== Segment start ==

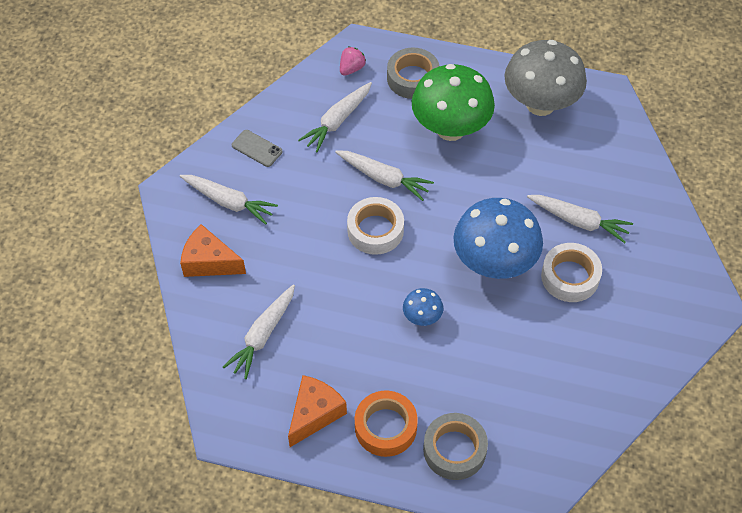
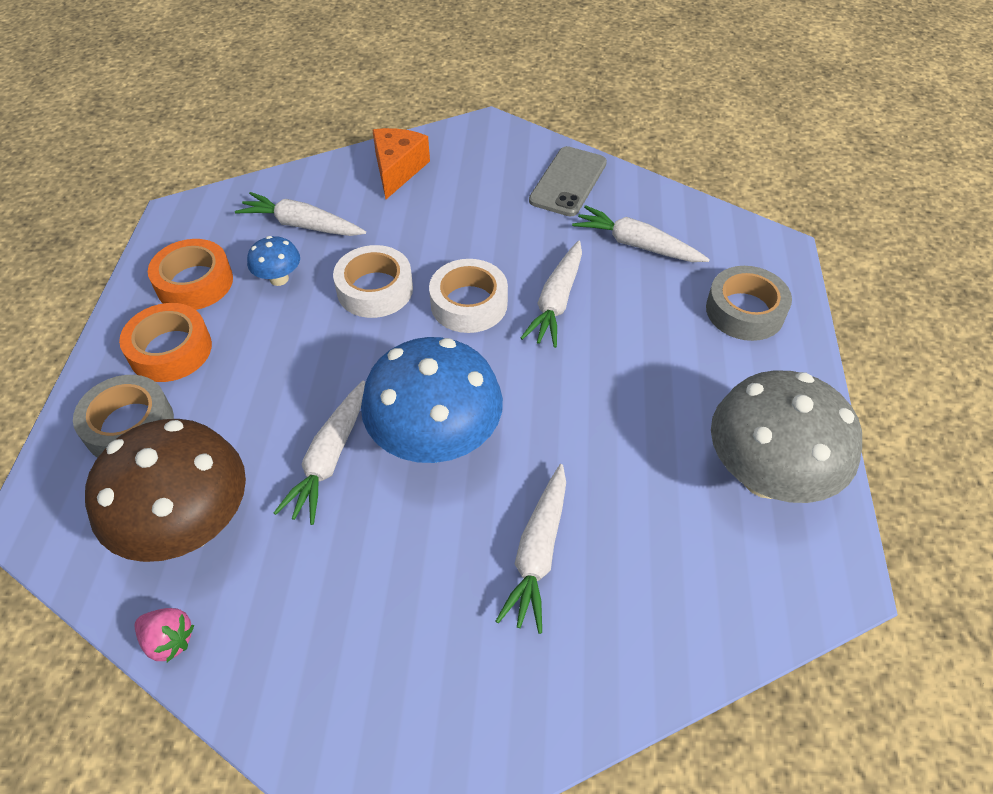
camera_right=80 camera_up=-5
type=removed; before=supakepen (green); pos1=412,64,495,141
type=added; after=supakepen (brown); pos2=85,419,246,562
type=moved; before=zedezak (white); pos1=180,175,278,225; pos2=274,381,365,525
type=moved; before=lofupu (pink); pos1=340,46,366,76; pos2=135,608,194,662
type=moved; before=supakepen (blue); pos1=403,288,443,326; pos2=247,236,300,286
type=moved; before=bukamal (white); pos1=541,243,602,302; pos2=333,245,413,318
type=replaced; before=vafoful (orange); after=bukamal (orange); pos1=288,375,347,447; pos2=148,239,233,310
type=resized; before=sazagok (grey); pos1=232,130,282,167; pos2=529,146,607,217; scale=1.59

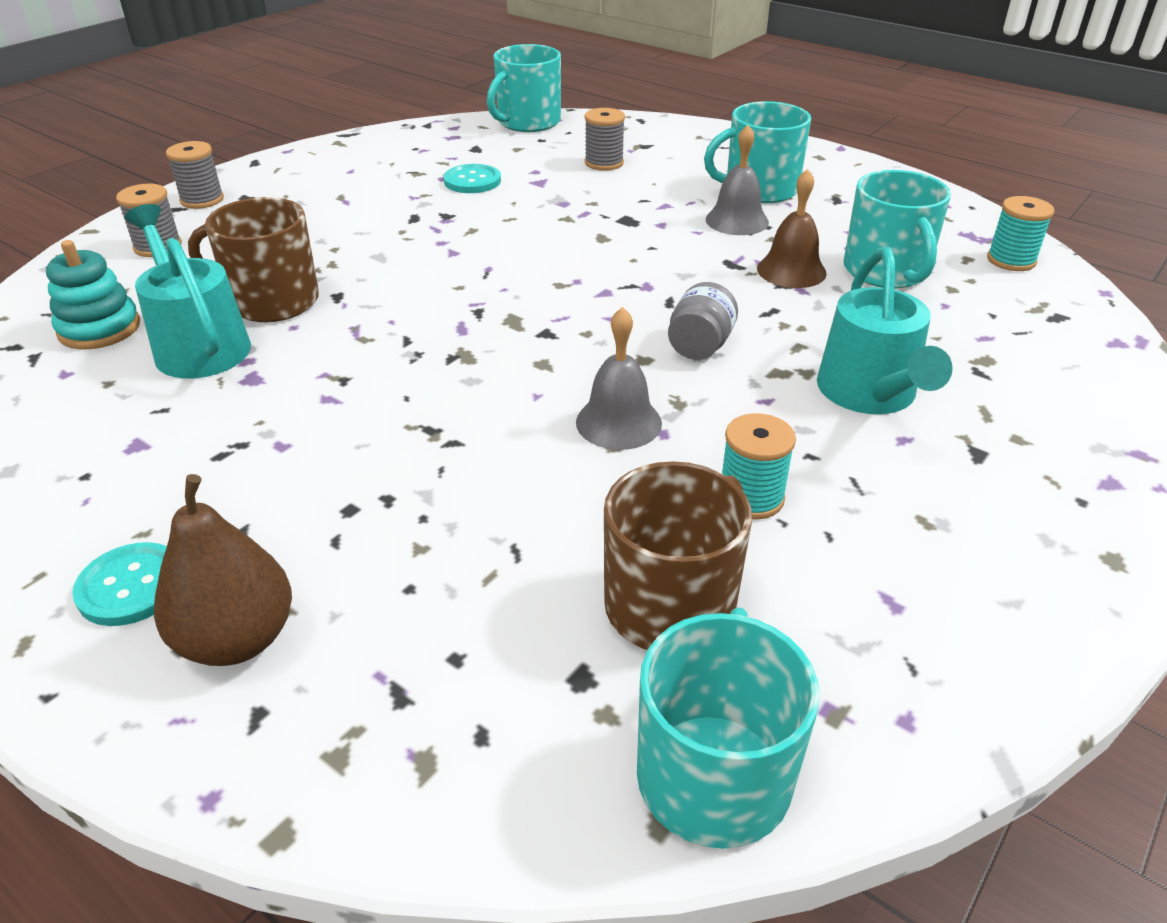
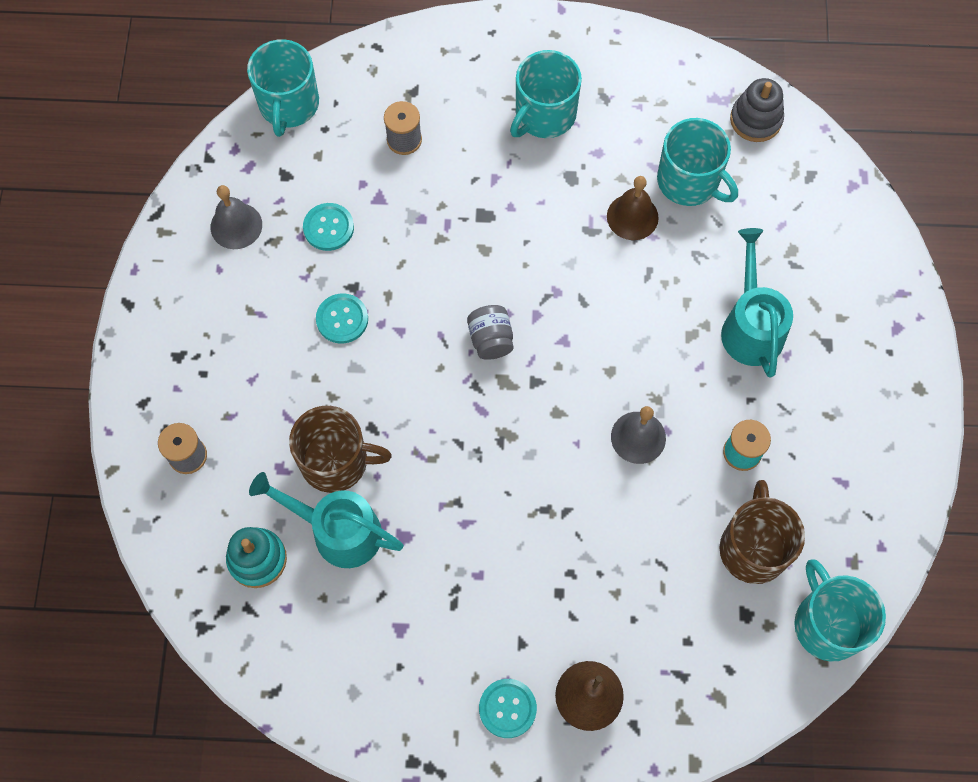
camera_right=-35 camera_up=30
type=removed; before=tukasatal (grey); pos1=166,141,224,209
type=added; after=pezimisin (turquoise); pos2=316,293,368,344
type=moved; before=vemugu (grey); pos1=668,282,738,360; pos2=467,305,514,360
type=moved; before=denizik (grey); pos1=706,125,769,235; pos2=211,185,262,249
type=replaced; before=tukasatal (turquoise); after=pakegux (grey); pos1=987,196,1054,271; pos2=730,78,784,142
type=turned; before=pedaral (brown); pos1=188,197,319,322; pos2=289,406,392,493; turn=-150
type=turned; before=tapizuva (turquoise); pos1=817,247,953,414; pos2=721,228,793,378; turn=-150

== Segment end ==

Your answer must be a single number: how many lines of the records contain the word "bukamal".

Final answer:
2